▶ Assigned task:
Reading the records below, count the lines in which the string "tile" appears; write the number only.

· · · ·

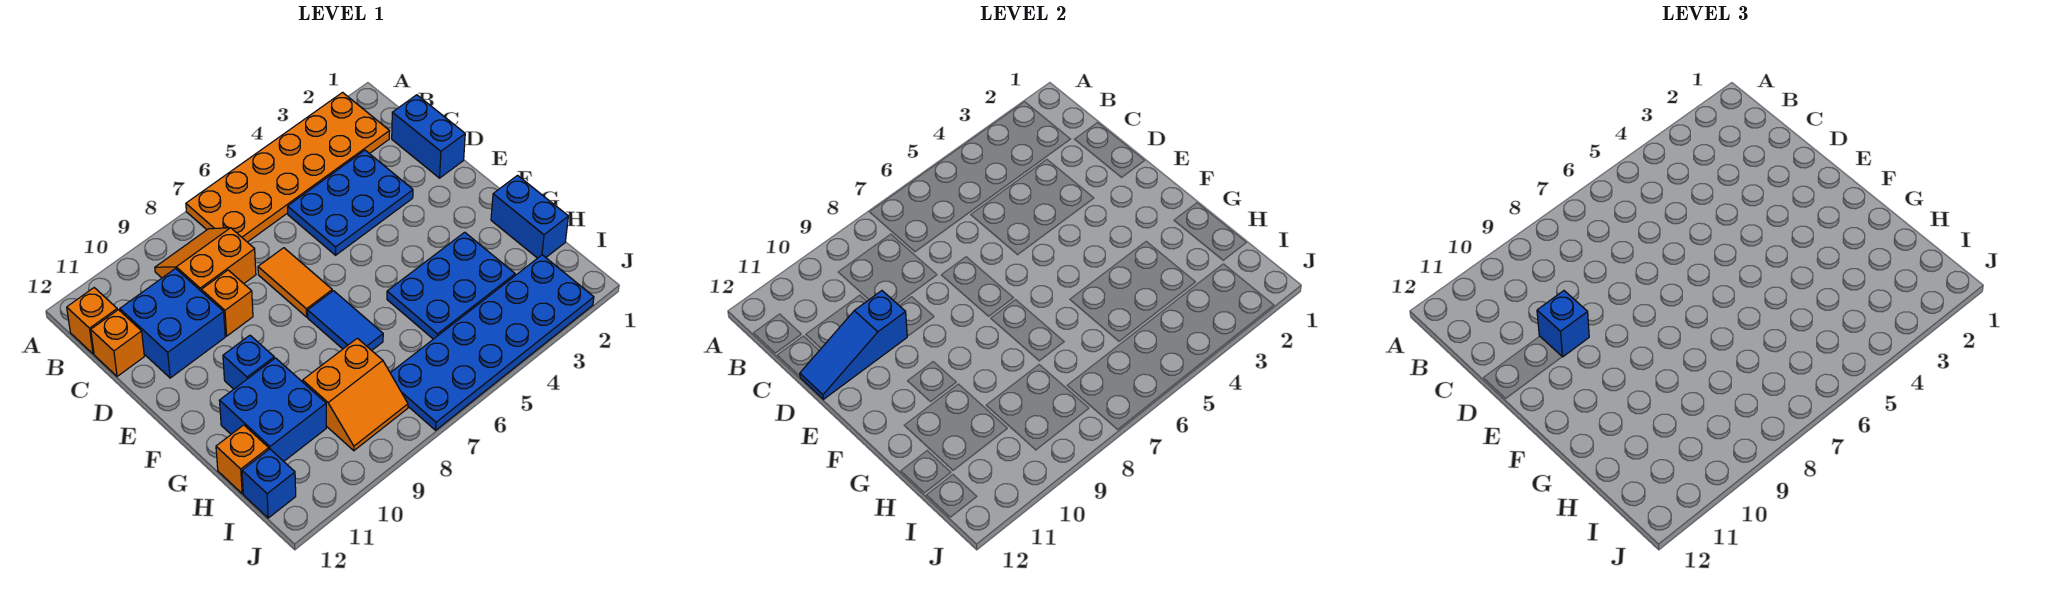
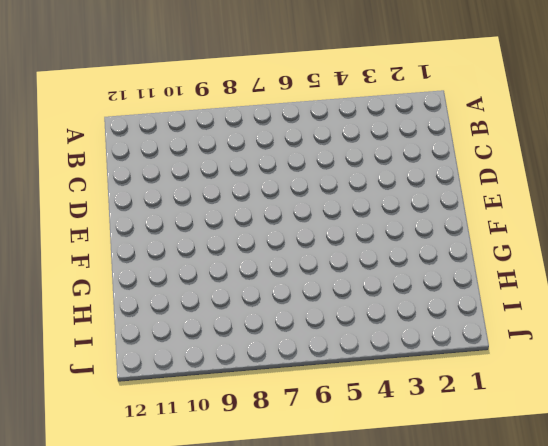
none -> orange plate A2:B7 level 1
none -> orange slope B8:C9 level 1 top C
none -> orange brick B12 level 1

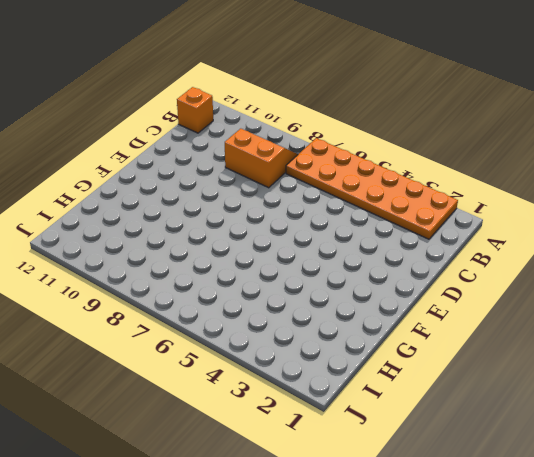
none -> blue brick C1:D1 level 1
none -> blue plate C3:D5 level 1
none -> blue brick C10:D11 level 1

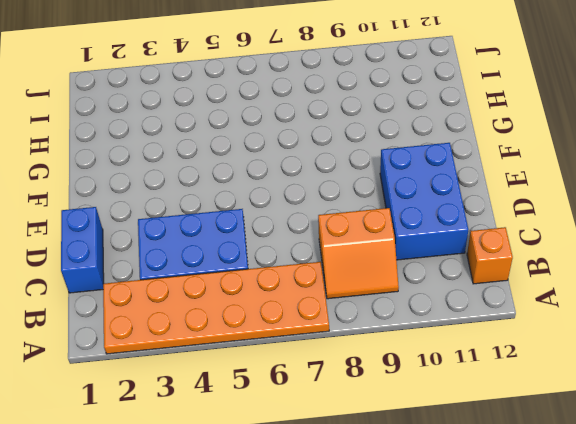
blue brick C10:E11 level 1 -> blue brick C10:D11 level 1
none -> orange brick C12 level 1
none -> orange tile D7:E7 level 1
none -> orange brick D9 level 1

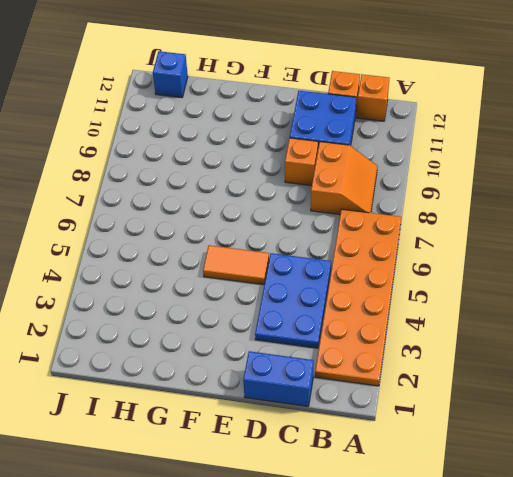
orange tile E5:F5 level 1 -> orange tile D7:E7 level 1
none -> blue tile F7:G7 level 1
none -> blue brick F10 level 1
none -> blue brick G1:H1 level 1

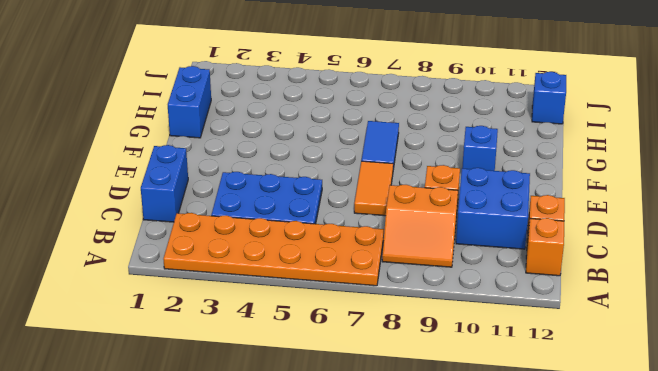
none -> blue plate G3:H5 level 1
none -> blue brick G10:H11 level 1
none -> orange slope H8:I9 level 1 top H

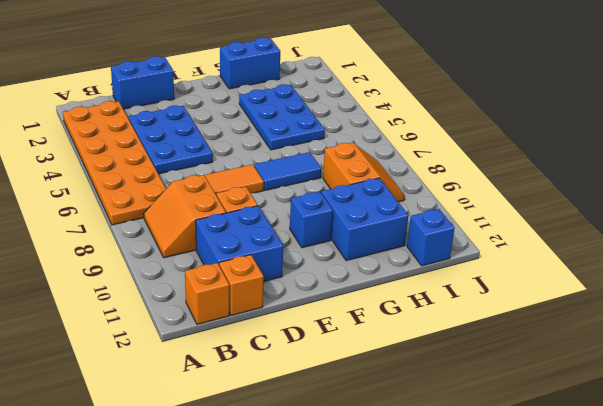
none -> orange brick H12 level 1
none -> blue plate I2:J7 level 1
none -> blue slope D10:D12 level 2 top 10

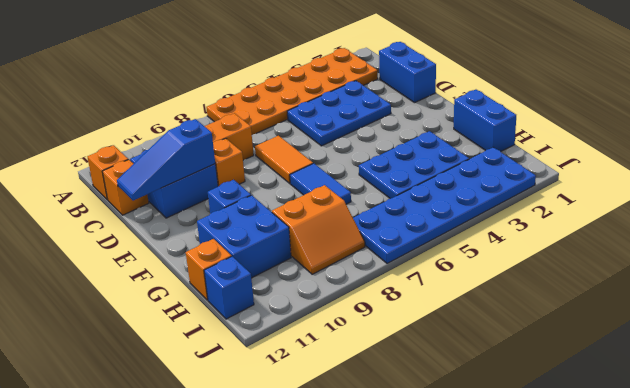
none -> blue brick D10 level 3

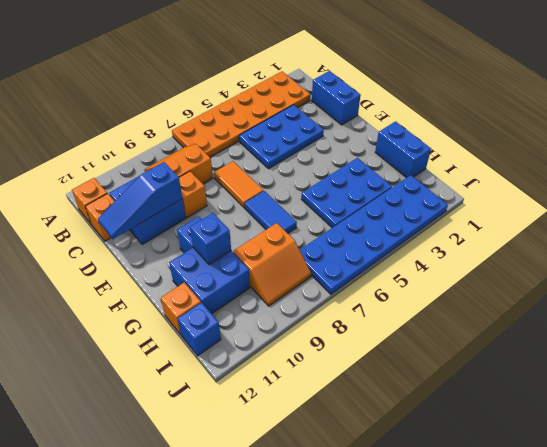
blue brick G10 level 2 -> blue brick D10 level 3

· · · ·

▶ Exercise answer:
3